» **What this task involves**: This task is to restate all of the entries exactly.

» **Material for this exercise**:
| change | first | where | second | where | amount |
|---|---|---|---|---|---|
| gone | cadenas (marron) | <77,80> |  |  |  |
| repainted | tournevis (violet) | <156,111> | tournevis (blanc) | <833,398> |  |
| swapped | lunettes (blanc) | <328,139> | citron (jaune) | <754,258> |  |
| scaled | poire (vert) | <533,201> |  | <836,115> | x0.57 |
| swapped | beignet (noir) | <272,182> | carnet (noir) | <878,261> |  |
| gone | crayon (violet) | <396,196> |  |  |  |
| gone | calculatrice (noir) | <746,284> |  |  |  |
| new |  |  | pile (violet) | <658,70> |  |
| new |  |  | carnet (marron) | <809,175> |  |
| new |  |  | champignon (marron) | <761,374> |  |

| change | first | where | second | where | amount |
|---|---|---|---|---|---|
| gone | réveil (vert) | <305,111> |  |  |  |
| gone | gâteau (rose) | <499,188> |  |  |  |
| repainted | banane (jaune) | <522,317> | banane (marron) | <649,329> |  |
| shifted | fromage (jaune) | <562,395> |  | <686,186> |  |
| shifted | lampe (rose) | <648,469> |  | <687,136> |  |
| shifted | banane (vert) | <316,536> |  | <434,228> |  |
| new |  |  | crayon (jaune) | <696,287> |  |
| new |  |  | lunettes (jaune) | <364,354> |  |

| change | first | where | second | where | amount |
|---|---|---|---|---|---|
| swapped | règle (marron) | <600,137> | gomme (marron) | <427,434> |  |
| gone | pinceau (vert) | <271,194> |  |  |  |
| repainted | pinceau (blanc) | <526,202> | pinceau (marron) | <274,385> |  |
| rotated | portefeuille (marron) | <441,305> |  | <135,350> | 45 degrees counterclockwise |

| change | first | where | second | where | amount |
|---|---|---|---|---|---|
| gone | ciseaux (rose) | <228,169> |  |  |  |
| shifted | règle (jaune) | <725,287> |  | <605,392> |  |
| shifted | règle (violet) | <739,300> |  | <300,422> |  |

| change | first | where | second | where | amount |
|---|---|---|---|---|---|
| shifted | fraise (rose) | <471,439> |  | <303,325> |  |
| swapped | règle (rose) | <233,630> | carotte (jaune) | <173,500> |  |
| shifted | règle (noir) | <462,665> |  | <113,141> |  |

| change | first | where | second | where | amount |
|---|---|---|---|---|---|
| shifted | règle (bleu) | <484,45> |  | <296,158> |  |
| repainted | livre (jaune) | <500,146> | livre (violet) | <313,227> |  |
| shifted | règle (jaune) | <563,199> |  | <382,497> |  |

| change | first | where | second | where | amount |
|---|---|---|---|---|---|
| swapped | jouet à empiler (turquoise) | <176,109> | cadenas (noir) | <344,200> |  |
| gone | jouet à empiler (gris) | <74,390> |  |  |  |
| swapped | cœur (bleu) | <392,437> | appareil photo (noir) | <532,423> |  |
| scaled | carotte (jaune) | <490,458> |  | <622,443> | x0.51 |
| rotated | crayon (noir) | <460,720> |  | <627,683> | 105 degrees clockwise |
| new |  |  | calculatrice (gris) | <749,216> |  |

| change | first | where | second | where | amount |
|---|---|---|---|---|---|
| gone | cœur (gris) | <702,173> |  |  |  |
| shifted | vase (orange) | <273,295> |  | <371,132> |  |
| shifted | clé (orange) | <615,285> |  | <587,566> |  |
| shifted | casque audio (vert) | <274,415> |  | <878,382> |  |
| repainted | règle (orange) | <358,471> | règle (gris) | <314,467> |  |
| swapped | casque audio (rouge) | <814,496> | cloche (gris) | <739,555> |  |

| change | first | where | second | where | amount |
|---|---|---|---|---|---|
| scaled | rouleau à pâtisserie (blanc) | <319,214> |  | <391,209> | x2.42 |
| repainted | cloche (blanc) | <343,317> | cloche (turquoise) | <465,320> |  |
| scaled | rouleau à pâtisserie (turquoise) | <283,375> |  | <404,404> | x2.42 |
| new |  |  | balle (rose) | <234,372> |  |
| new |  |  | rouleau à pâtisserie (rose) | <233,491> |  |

» **Exercise solution**:
| change | first | where | second | where | amount |
|---|---|---|---|---|---|
| gone | cadenas (marron) | <77,80> |  |  |  |
| repainted | tournevis (violet) | <156,111> | tournevis (blanc) | <833,398> |  |
| swapped | lunettes (blanc) | <328,139> | citron (jaune) | <754,258> |  |
| scaled | poire (vert) | <533,201> |  | <836,115> | x0.57 |
| swapped | beignet (noir) | <272,182> | carnet (noir) | <878,261> |  |
| gone | crayon (violet) | <396,196> |  |  |  |
| gone | calculatrice (noir) | <746,284> |  |  |  |
| new |  |  | pile (violet) | <658,70> |  |
| new |  |  | carnet (marron) | <809,175> |  |
| new |  |  | champignon (marron) | <761,374> |  |

| change | first | where | second | where | amount |
|---|---|---|---|---|---|
| gone | réveil (vert) | <305,111> |  |  |  |
| gone | gâteau (rose) | <499,188> |  |  |  |
| repainted | banane (jaune) | <522,317> | banane (marron) | <649,329> |  |
| shifted | fromage (jaune) | <562,395> |  | <686,186> |  |
| shifted | lampe (rose) | <648,469> |  | <687,136> |  |
| shifted | banane (vert) | <316,536> |  | <434,228> |  |
| new |  |  | crayon (jaune) | <696,287> |  |
| new |  |  | lunettes (jaune) | <364,354> |  |

| change | first | where | second | where | amount |
|---|---|---|---|---|---|
| swapped | règle (marron) | <600,137> | gomme (marron) | <427,434> |  |
| gone | pinceau (vert) | <271,194> |  |  |  |
| repainted | pinceau (blanc) | <526,202> | pinceau (marron) | <274,385> |  |
| rotated | portefeuille (marron) | <441,305> |  | <135,350> | 45 degrees counterclockwise |

| change | first | where | second | where | amount |
|---|---|---|---|---|---|
| gone | ciseaux (rose) | <228,169> |  |  |  |
| shifted | règle (jaune) | <725,287> |  | <605,392> |  |
| shifted | règle (violet) | <739,300> |  | <300,422> |  |

| change | first | where | second | where | amount |
|---|---|---|---|---|---|
| shifted | fraise (rose) | <471,439> |  | <303,325> |  |
| swapped | règle (rose) | <233,630> | carotte (jaune) | <173,500> |  |
| shifted | règle (noir) | <462,665> |  | <113,141> |  |

| change | first | where | second | where | amount |
|---|---|---|---|---|---|
| shifted | règle (bleu) | <484,45> |  | <296,158> |  |
| repainted | livre (jaune) | <500,146> | livre (violet) | <313,227> |  |
| shifted | règle (jaune) | <563,199> |  | <382,497> |  |

| change | first | where | second | where | amount |
|---|---|---|---|---|---|
| swapped | jouet à empiler (turquoise) | <176,109> | cadenas (noir) | <344,200> |  |
| gone | jouet à empiler (gris) | <74,390> |  |  |  |
| swapped | cœur (bleu) | <392,437> | appareil photo (noir) | <532,423> |  |
| scaled | carotte (jaune) | <490,458> |  | <622,443> | x0.51 |
| rotated | crayon (noir) | <460,720> |  | <627,683> | 105 degrees clockwise |
| new |  |  | calculatrice (gris) | <749,216> |  |

| change | first | where | second | where | amount |
|---|---|---|---|---|---|
| gone | cœur (gris) | <702,173> |  |  |  |
| shifted | vase (orange) | <273,295> |  | <371,132> |  |
| shifted | clé (orange) | <615,285> |  | <587,566> |  |
| shifted | casque audio (vert) | <274,415> |  | <878,382> |  |
| repainted | règle (orange) | <358,471> | règle (gris) | <314,467> |  |
| swapped | casque audio (rouge) | <814,496> | cloche (gris) | <739,555> |  |

| change | first | where | second | where | amount |
|---|---|---|---|---|---|
| scaled | rouleau à pâtisserie (blanc) | <319,214> |  | <391,209> | x2.42 |
| repainted | cloche (blanc) | <343,317> | cloche (turquoise) | <465,320> |  |
| scaled | rouleau à pâtisserie (turquoise) | <283,375> |  | <404,404> | x2.42 |
| new |  |  | balle (rose) | <234,372> |  |
| new |  |  | rouleau à pâtisserie (rose) | <233,491> |  |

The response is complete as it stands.